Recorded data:
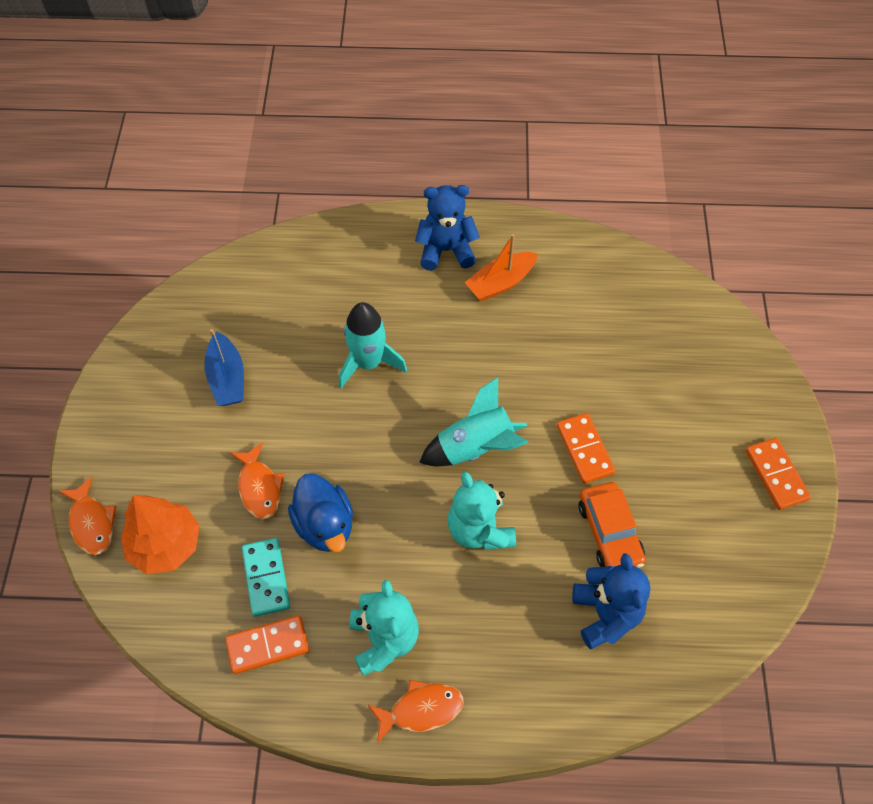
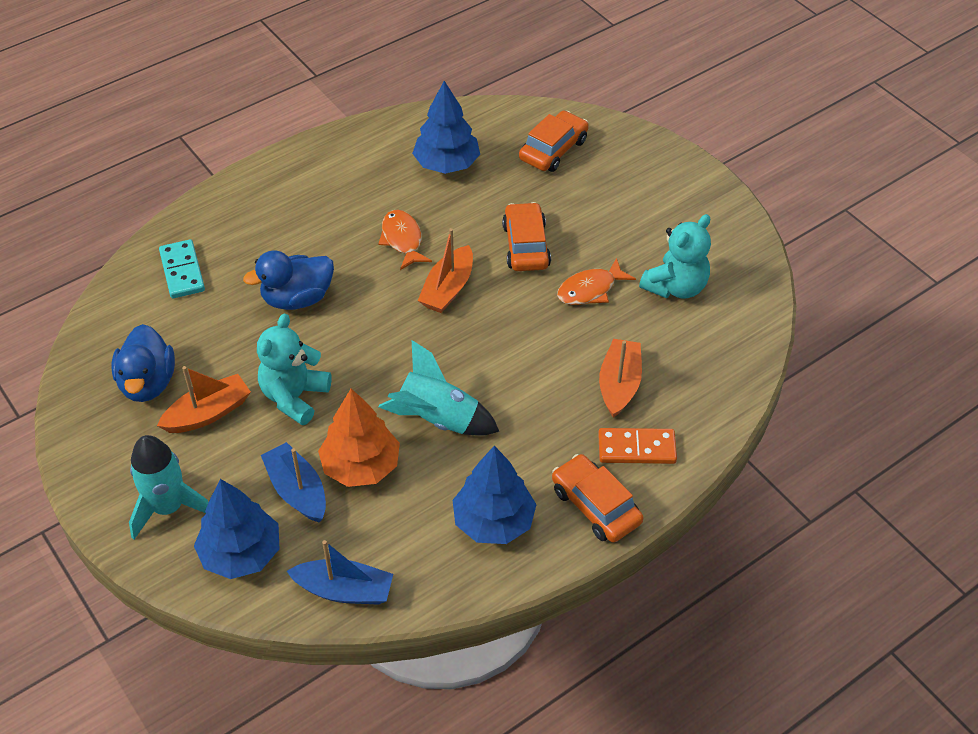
blue boat: 1 -> 2
blue duck: 1 -> 2
blue teddy bear: 2 -> 0
blue tree: 0 -> 3
orange boat: 1 -> 3
orange car: 1 -> 3
orange domino: 3 -> 1
orange fish: 3 -> 2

**WORK REQUIRED**
Only one span is to be repeated: the line with "blue duck: 1 -> 2" through the final line of the entries above, word for word.

**TASK SOLUTION**
blue duck: 1 -> 2
blue teddy bear: 2 -> 0
blue tree: 0 -> 3
orange boat: 1 -> 3
orange car: 1 -> 3
orange domino: 3 -> 1
orange fish: 3 -> 2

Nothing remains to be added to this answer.